(Spatial grounding data)
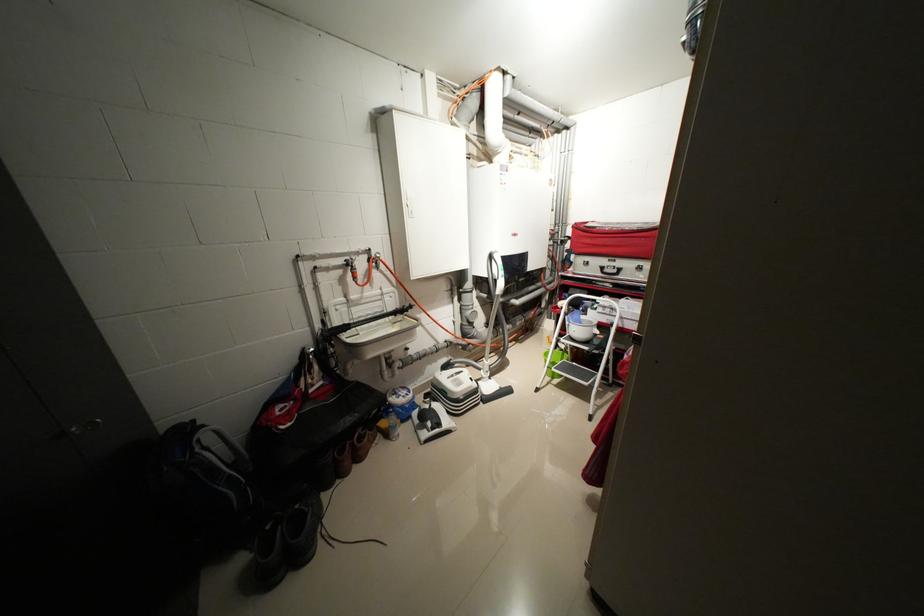
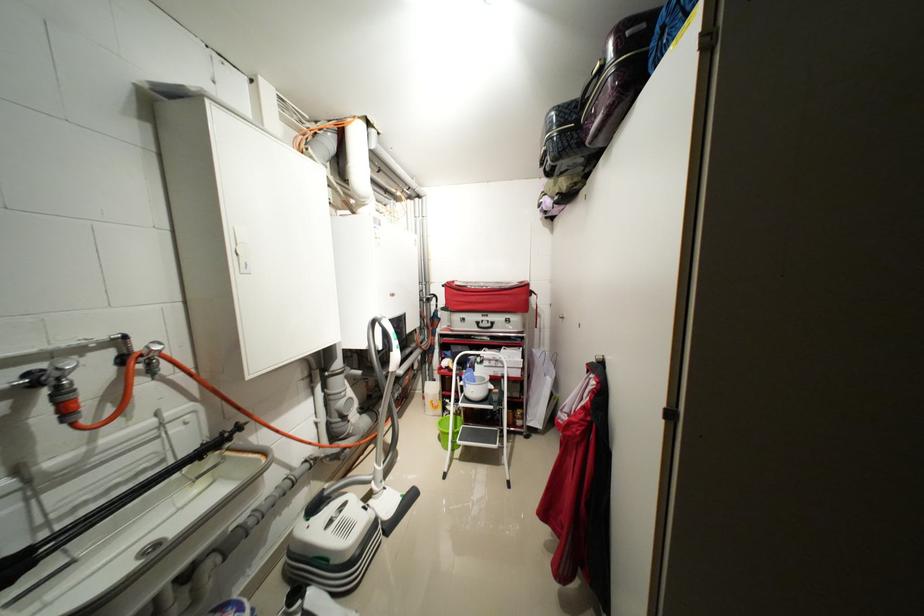
The point at (612, 308) is marked in the first image. Where is the corresponding point in the second image?

(496, 361)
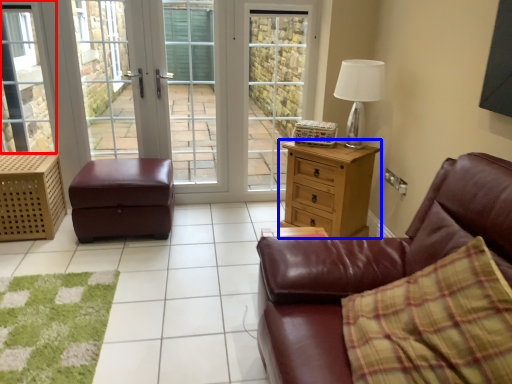
Question: Which point is closer to the camera, window (highlighted by a red box) or chest of drawers (highlighted by a blue box)?

Choices:
 (A) window
 (B) chest of drawers

Answer: (B)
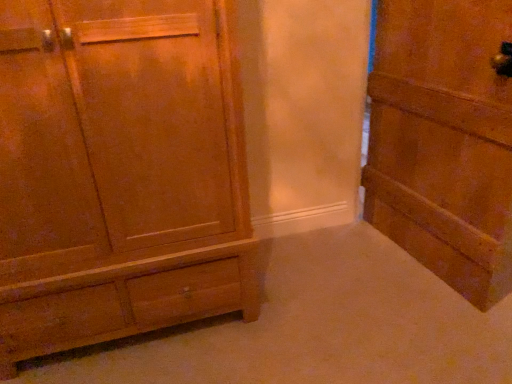
Question: Should I look upward or downward to see wooden cabinet at left?

Choices:
 (A) up
 (B) down

Answer: (A)

Question: Considering the relative sizes of wooden cabinet at left and wooden door at right in the image provided, is wooden cabinet at left wider than wooden door at right?

Choices:
 (A) no
 (B) yes

Answer: (B)

Question: Is wooden cabinet at left to the right of wooden door at right from the viewer's perspective?

Choices:
 (A) yes
 (B) no

Answer: (B)

Question: Is wooden door at right a part of wooden cabinet at left?

Choices:
 (A) yes
 (B) no

Answer: (B)

Question: From the image's perspective, is wooden cabinet at left located above wooden door at right?

Choices:
 (A) no
 (B) yes

Answer: (A)

Question: Is wooden door at right at the back of wooden cabinet at left?

Choices:
 (A) no
 (B) yes

Answer: (A)

Question: From a real-world perspective, is wooden cabinet at left positioned over wooden door at right based on gravity?

Choices:
 (A) no
 (B) yes

Answer: (B)

Question: Does wooden door at right have a smaller size compared to wooden cabinet at left?

Choices:
 (A) yes
 (B) no

Answer: (A)

Question: Is wooden cabinet at left a part of wooden door at right?

Choices:
 (A) yes
 (B) no

Answer: (B)

Question: Is wooden door at right positioned far away from wooden cabinet at left?

Choices:
 (A) no
 (B) yes

Answer: (B)

Question: Can you confirm if wooden door at right is taller than wooden cabinet at left?

Choices:
 (A) no
 (B) yes

Answer: (A)

Question: Can you confirm if wooden door at right is wider than wooden cabinet at left?

Choices:
 (A) yes
 (B) no

Answer: (B)

Question: Can you confirm if wooden door at right is positioned to the left of wooden cabinet at left?

Choices:
 (A) no
 (B) yes

Answer: (A)

Question: In terms of size, does wooden door at right appear bigger or smaller than wooden cabinet at left?

Choices:
 (A) small
 (B) big

Answer: (A)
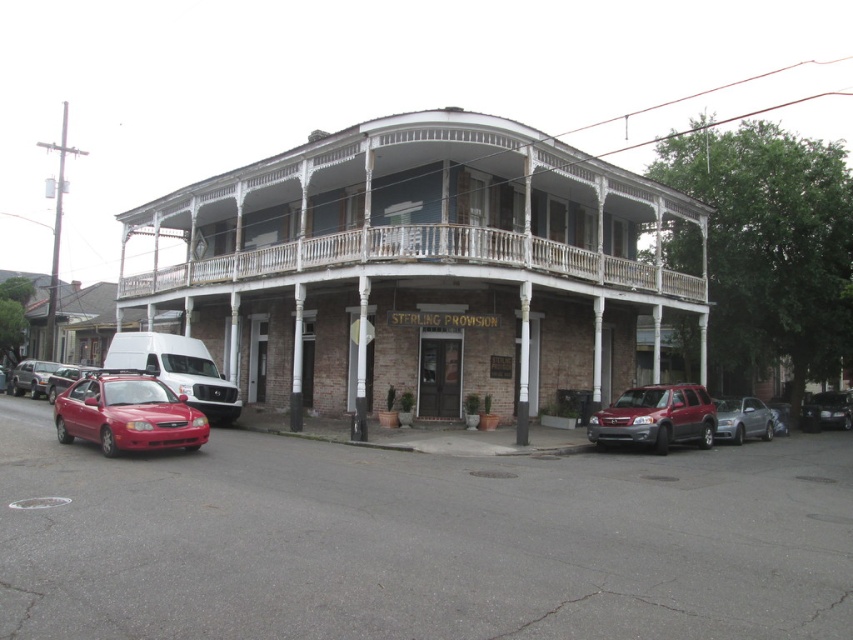
Does shiny red sedan at lower left have a lesser width compared to satin red suv at lower right?

Yes, shiny red sedan at lower left is thinner than satin red suv at lower right.

Where is `shiny red sedan at lower left`? shiny red sedan at lower left is located at coordinates (126, 413).

I want to click on shiny red sedan at lower left, so click(126, 413).

Is shiny red sedan at lower left shorter than metallic silver sedan at left?

Correct, shiny red sedan at lower left is not as tall as metallic silver sedan at left.

Is shiny red sedan at lower left closer to camera compared to metallic silver sedan at left?

Yes.

Which is behind, point (125, 390) or point (33, 362)?

Point (33, 362)

Locate an element on the screen. This screenshot has width=853, height=640. shiny red sedan at lower left is located at coordinates (126, 413).

Does satin silver sedan at center have a greater width compared to matte red sedan at lower left?

Incorrect, satin silver sedan at center's width does not surpass matte red sedan at lower left's.

Does satin silver sedan at center appear on the right side of matte red sedan at lower left?

Indeed, satin silver sedan at center is positioned on the right side of matte red sedan at lower left.

What do you see at coordinates (741, 419) in the screenshot? The width and height of the screenshot is (853, 640). I see `satin silver sedan at center` at bounding box center [741, 419].

At what (x,y) coordinates should I click in order to perform the action: click on satin silver sedan at center. Please return your answer as a coordinate pair (x, y). This screenshot has width=853, height=640. Looking at the image, I should click on (741, 419).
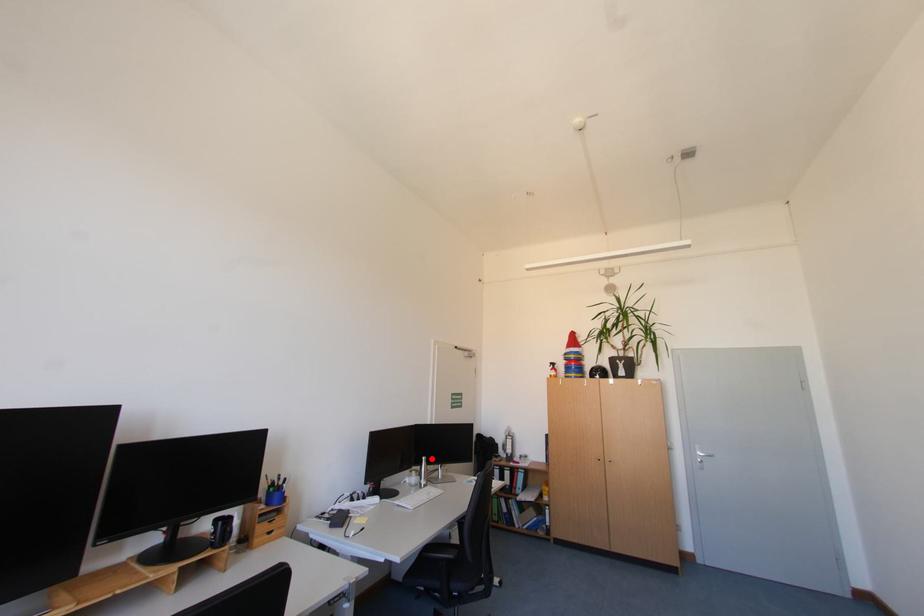
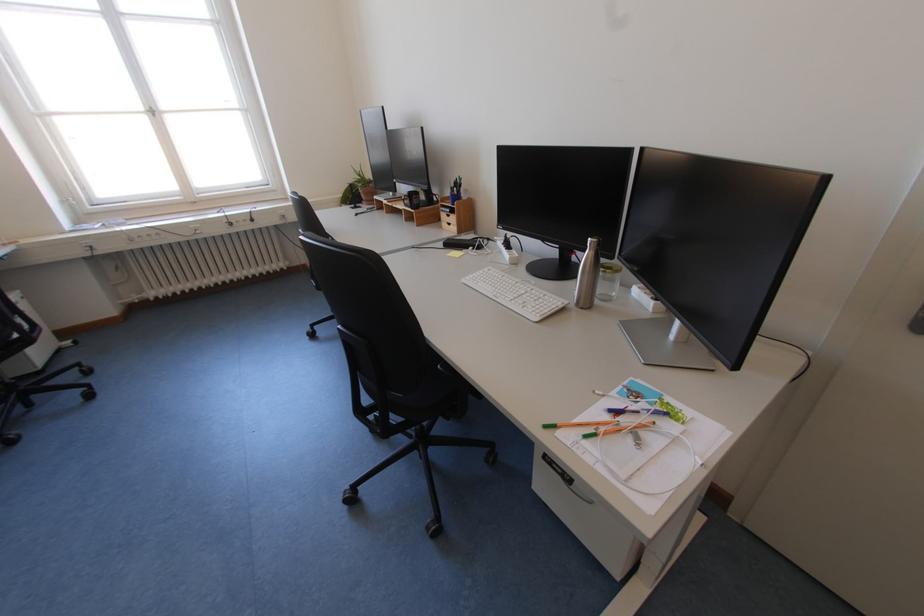
Question: I am providing you with two images of the same scene from different viewpoints. In image1, a red point is highlighted. Considering the same 3D point in image2, which of the following is correct?

Choices:
 (A) It is closer
 (B) It is farther

Answer: (A)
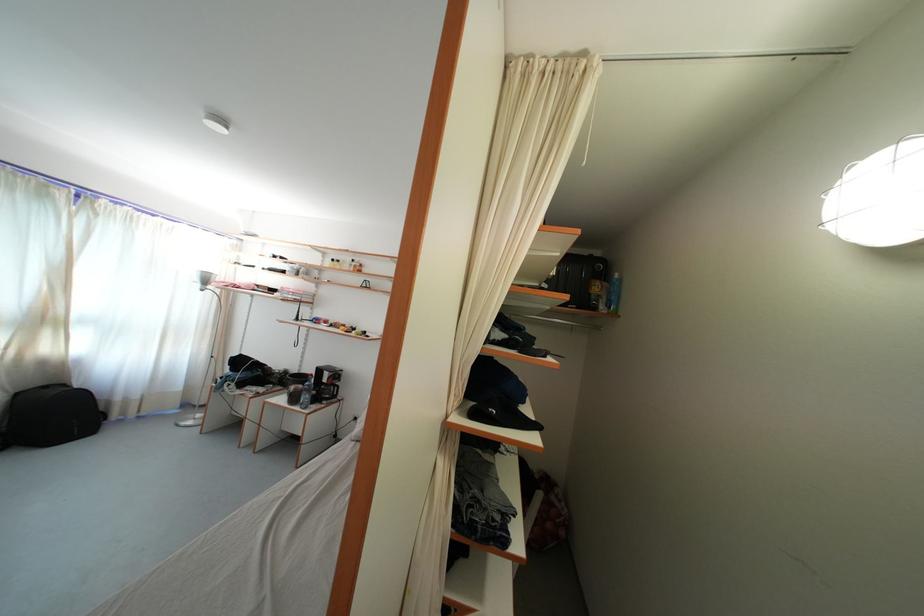
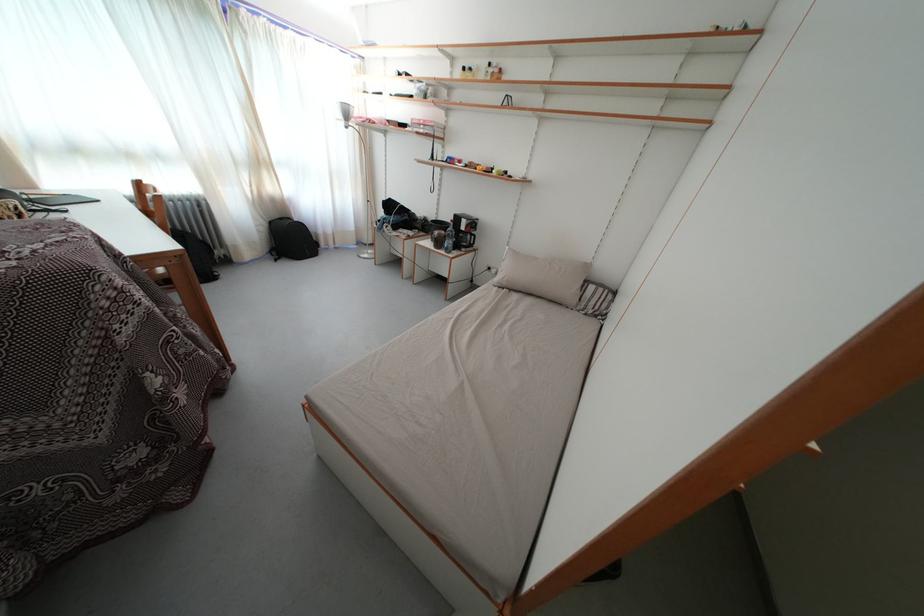
Based on the continuous images, in which direction is the camera rotating?

The rotation direction of the camera is left-down.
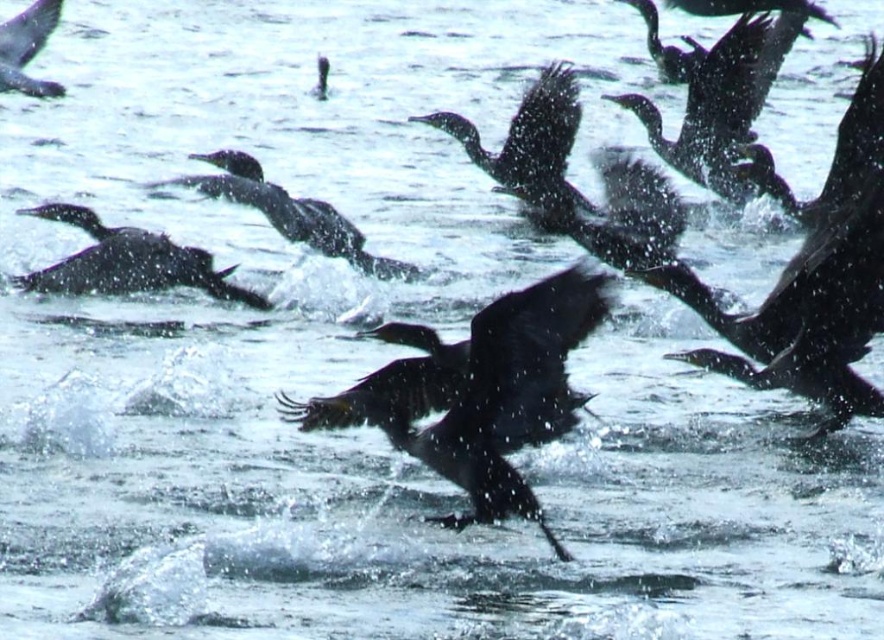
You are a birdwatcher observing the scene. You notice two shiny black birds in the image. Which of the two birds, the shiny black bird at left or the shiny black bird at upper left, is positioned more to the right side of the image?

The shiny black bird at left is positioned more to the right side of the image compared to the shiny black bird at upper left.

Consider the image. You are observing birds flying over water and notice two points in the scene. The first point is at coordinates point (408,445) and the second is at point (27,77). Which point is closer to you?

Point (408,445) is in front of point (27,77), so it is closer to you.

You are a wildlife photographer trying to capture a photo of the shiny black bird at center and the shiny black bird at left. Your camera can focus on objects within a 5 meter range. Can you get both birds in focus at the same time?

The shiny black bird at center is 4.55 meters from the shiny black bird at left. Since the distance between them is within the 5 meter range of your camera, you can get both birds in focus at the same time.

- **Task details**
Convert all of the rows above into a JSON list of strings, with one string for each line and no blank lines. Leave out the picture lines.

- **Output of the exercise**
[
  "The point at (612, 308) is marked in the first image. Where is the corresponding point in the second image?",
  "(496, 361)",
  "Question: Which point is closer to the camera, window (highlighted by a red box) or chest of drawers (highlighted by a blue box)?",
  "Choices:",
  " (A) window",
  " (B) chest of drawers",
  "Answer: (B)",
  "Question: Should I look upward or downward to see wooden cabinet at left?",
  "Choices:",
  " (A) up",
  " (B) down",
  "Answer: (A)",
  "Question: Considering the relative sizes of wooden cabinet at left and wooden door at right in the image provided, is wooden cabinet at left wider than wooden door at right?",
  "Choices:",
  " (A) no",
  " (B) yes",
  "Answer: (B)",
  "Question: Is wooden cabinet at left to the right of wooden door at right from the viewer's perspective?",
  "Choices:",
  " (A) yes",
  " (B) no",
  "Answer: (B)",
  "Question: Is wooden door at right a part of wooden cabinet at left?",
  "Choices:",
  " (A) yes",
  " (B) no",
  "Answer: (B)",
  "Question: From the image's perspective, is wooden cabinet at left located above wooden door at right?",
  "Choices:",
  " (A) no",
  " (B) yes",
  "Answer: (A)",
  "Question: Is wooden door at right at the back of wooden cabinet at left?",
  "Choices:",
  " (A) no",
  " (B) yes",
  "Answer: (A)",
  "Question: From a real-world perspective, is wooden cabinet at left positioned over wooden door at right based on gravity?",
  "Choices:",
  " (A) no",
  " (B) yes",
  "Answer: (B)",
  "Question: Does wooden door at right have a smaller size compared to wooden cabinet at left?",
  "Choices:",
  " (A) yes",
  " (B) no",
  "Answer: (A)",
  "Question: Is wooden cabinet at left a part of wooden door at right?",
  "Choices:",
  " (A) yes",
  " (B) no",
  "Answer: (B)",
  "Question: Is wooden door at right positioned far away from wooden cabinet at left?",
  "Choices:",
  " (A) no",
  " (B) yes",
  "Answer: (B)",
  "Question: Can you confirm if wooden door at right is taller than wooden cabinet at left?",
  "Choices:",
  " (A) no",
  " (B) yes",
  "Answer: (A)",
  "Question: Can you confirm if wooden door at right is wider than wooden cabinet at left?",
  "Choices:",
  " (A) yes",
  " (B) no",
  "Answer: (B)",
  "Question: Can you confirm if wooden door at right is positioned to the left of wooden cabinet at left?",
  "Choices:",
  " (A) no",
  " (B) yes",
  "Answer: (A)",
  "Question: In terms of size, does wooden door at right appear bigger or smaller than wooden cabinet at left?",
  "Choices:",
  " (A) small",
  " (B) big",
  "Answer: (A)",
  "Does shiny red sedan at lower left have a lesser width compared to satin red suv at lower right?",
  "Yes, shiny red sedan at lower left is thinner than satin red suv at lower right.",
  "Where is `shiny red sedan at lower left`? shiny red sedan at lower left is located at coordinates (126, 413).",
  "I want to click on shiny red sedan at lower left, so click(126, 413).",
  "Is shiny red sedan at lower left shorter than metallic silver sedan at left?",
  "Correct, shiny red sedan at lower left is not as tall as metallic silver sedan at left.",
  "Is shiny red sedan at lower left closer to camera compared to metallic silver sedan at left?",
  "Yes.",
  "Which is behind, point (125, 390) or point (33, 362)?",
  "Point (33, 362)",
  "Locate an element on the screen. This screenshot has width=853, height=640. shiny red sedan at lower left is located at coordinates (126, 413).",
  "Does satin silver sedan at center have a greater width compared to matte red sedan at lower left?",
  "Incorrect, satin silver sedan at center's width does not surpass matte red sedan at lower left's.",
  "Does satin silver sedan at center appear on the right side of matte red sedan at lower left?",
  "Indeed, satin silver sedan at center is positioned on the right side of matte red sedan at lower left.",
  "What do you see at coordinates (741, 419) in the screenshot? The width and height of the screenshot is (853, 640). I see `satin silver sedan at center` at bounding box center [741, 419].",
  "At what (x,y) coordinates should I click in order to perform the action: click on satin silver sedan at center. Please return your answer as a coordinate pair (x, y). This screenshot has width=853, height=640. Looking at the image, I should click on (741, 419).",
  "Question: I am providing you with two images of the same scene from different viewpoints. In image1, a red point is highlighted. Considering the same 3D point in image2, which of the following is correct?",
  "Choices:",
  " (A) It is closer",
  " (B) It is farther",
  "Answer: (A)",
  "Based on the continuous images, in which direction is the camera rotating?",
  "The rotation direction of the camera is left-down.",
  "You are a birdwatcher observing the scene. You notice two shiny black birds in the image. Which of the two birds, the shiny black bird at left or the shiny black bird at upper left, is positioned more to the right side of the image?",
  "The shiny black bird at left is positioned more to the right side of the image compared to the shiny black bird at upper left.",
  "Consider the image. You are observing birds flying over water and notice two points in the scene. The first point is at coordinates point (408,445) and the second is at point (27,77). Which point is closer to you?",
  "Point (408,445) is in front of point (27,77), so it is closer to you.",
  "You are a wildlife photographer trying to capture a photo of the shiny black bird at center and the shiny black bird at left. Your camera can focus on objects within a 5 meter range. Can you get both birds in focus at the same time?",
  "The shiny black bird at center is 4.55 meters from the shiny black bird at left. Since the distance between them is within the 5 meter range of your camera, you can get both birds in focus at the same time."
]